(Dataset items)
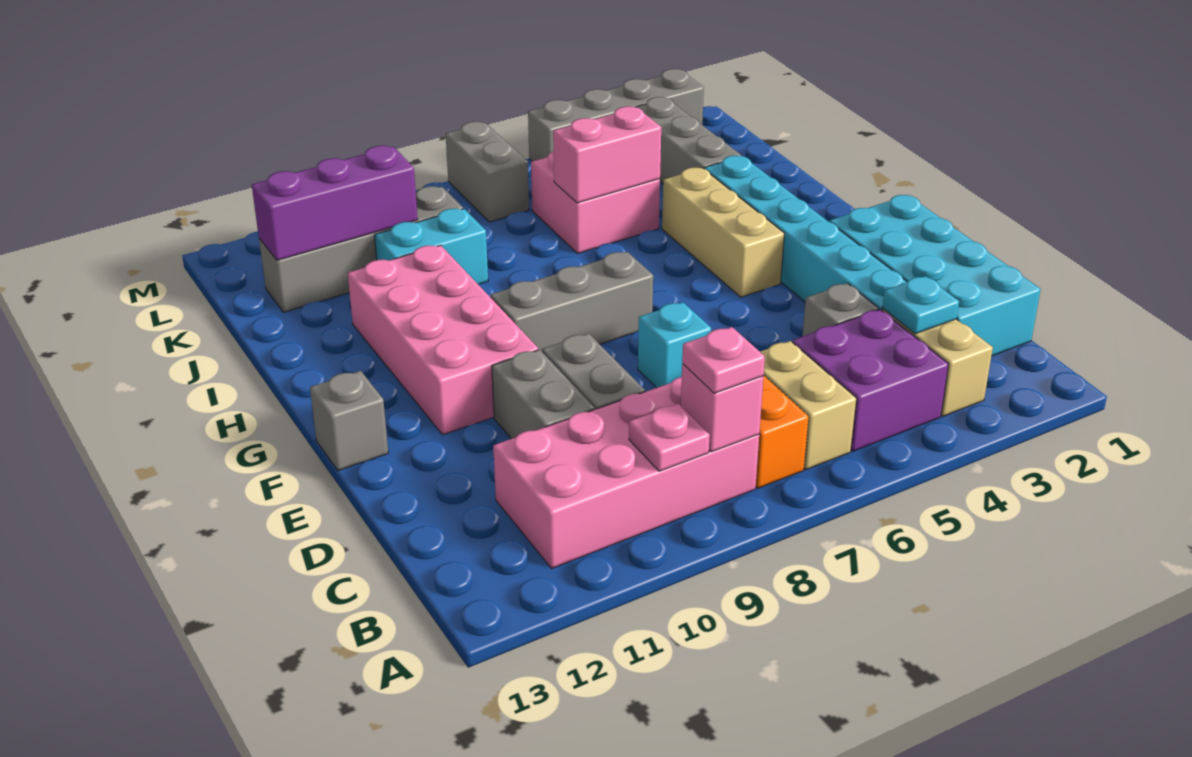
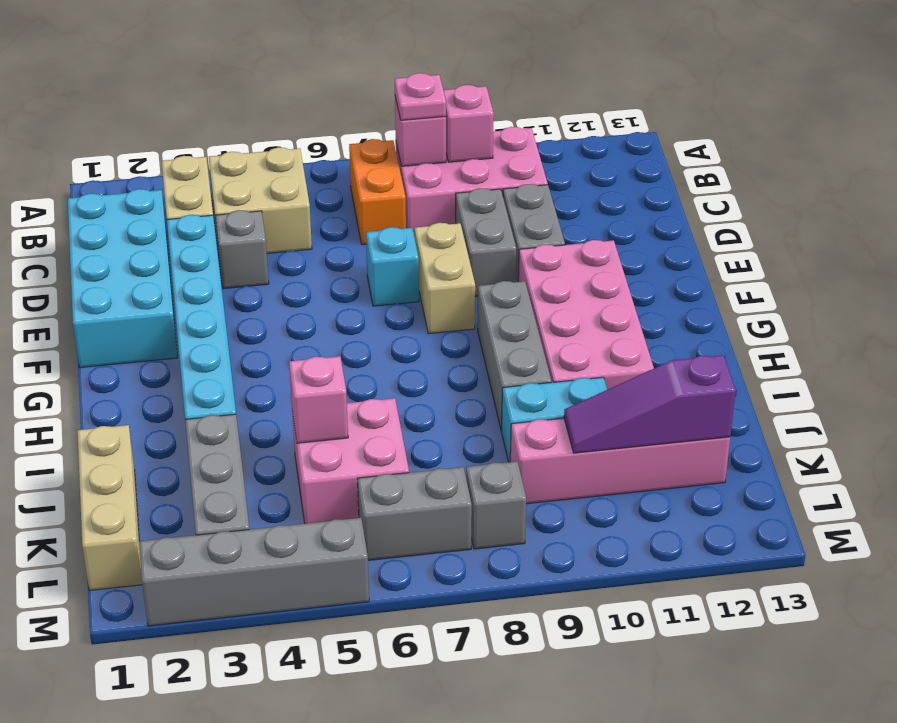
purple brick B4:C5 level 1 -> tan brick B4:C5 level 1
tan brick B6:C6 level 1 -> tan brick E8:F8 level 1
pink brick B8:C11 level 1 -> pink brick B8:C10 level 1
pink plate B9 level 2 -> pink brick B9 level 2
cyan plate C3 level 2 -> none
grey brick F13 level 1 -> grey brick L8 level 1
tan brick G4:I4 level 1 -> tan brick J1:L1 level 1
grey brick G7:G9 level 1 -> grey brick G9:I9 level 1
pink brick J5:J6 level 2 -> pink brick J5 level 2
grey brick K9:K12 level 1 -> pink brick K9:K12 level 1
purple brick K10:K12 level 2 -> purple slope K10:K12 level 2 top 12
grey brick L7:M7 level 1 -> grey brick L6:L7 level 1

- WHAT YOU NEED TO DO
Please write out, exactly as they appear, the lines from the line containing "purple brick K10:K12" through the last line of the records above, both included.

- REPLY TO THE TASK
purple brick K10:K12 level 2 -> purple slope K10:K12 level 2 top 12
grey brick L7:M7 level 1 -> grey brick L6:L7 level 1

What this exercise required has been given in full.